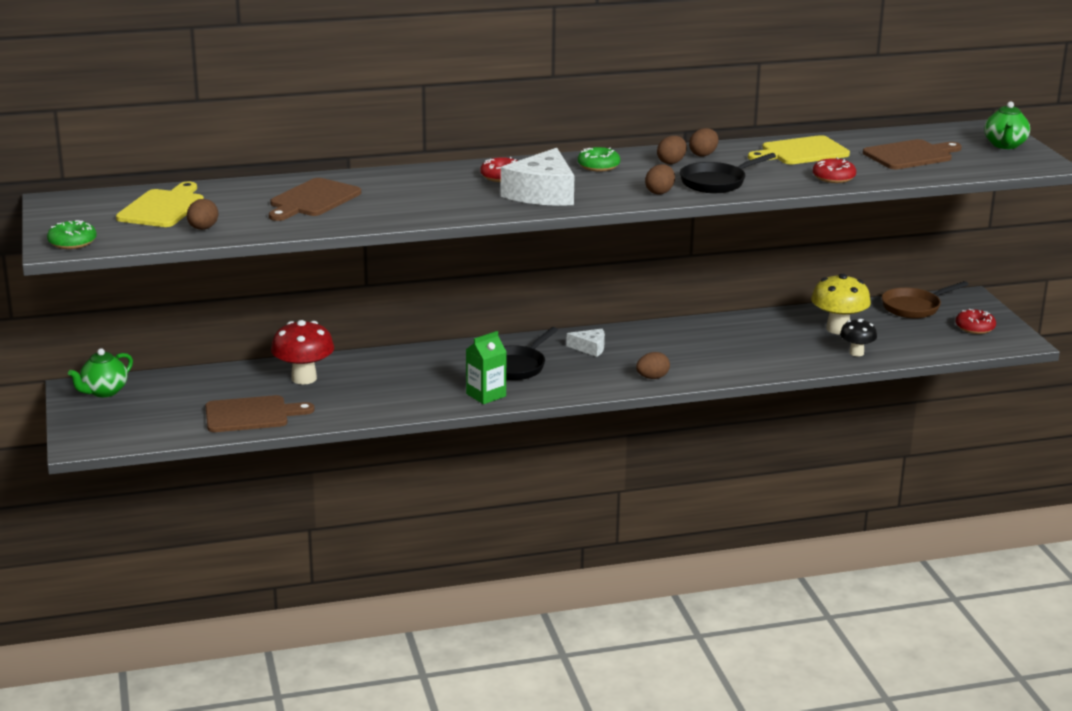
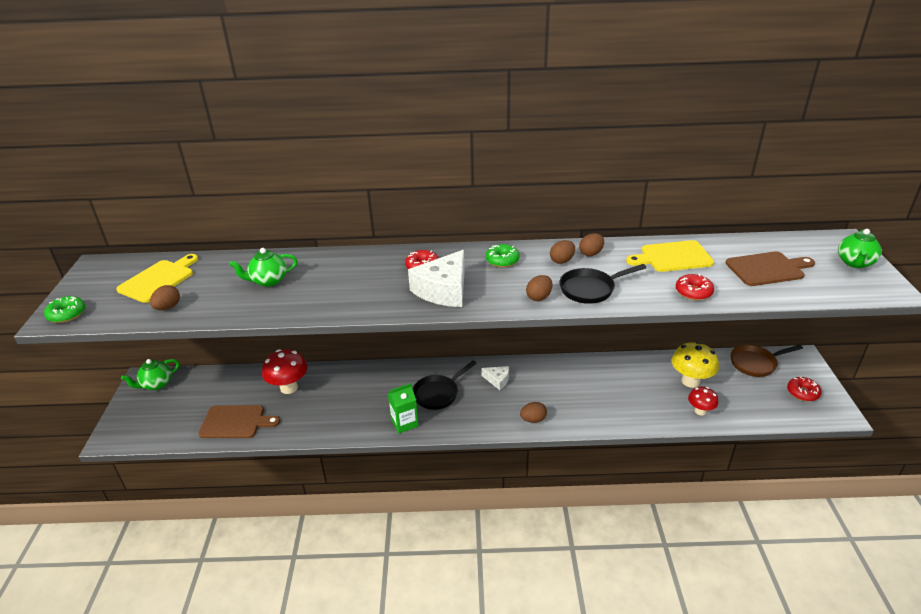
camera: 15 degrees right, 10 degrees up
(313, 200) = (268, 281): brown cutting board -> green teapot
(856, 353) = (700, 411): black mushroom -> red mushroom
--------------------
## WHAT IS REQUIRED
Without including any picture, repeat the data exactly.

## RESPONSE
camera: 15 degrees right, 10 degrees up
(313, 200) = (268, 281): brown cutting board -> green teapot
(856, 353) = (700, 411): black mushroom -> red mushroom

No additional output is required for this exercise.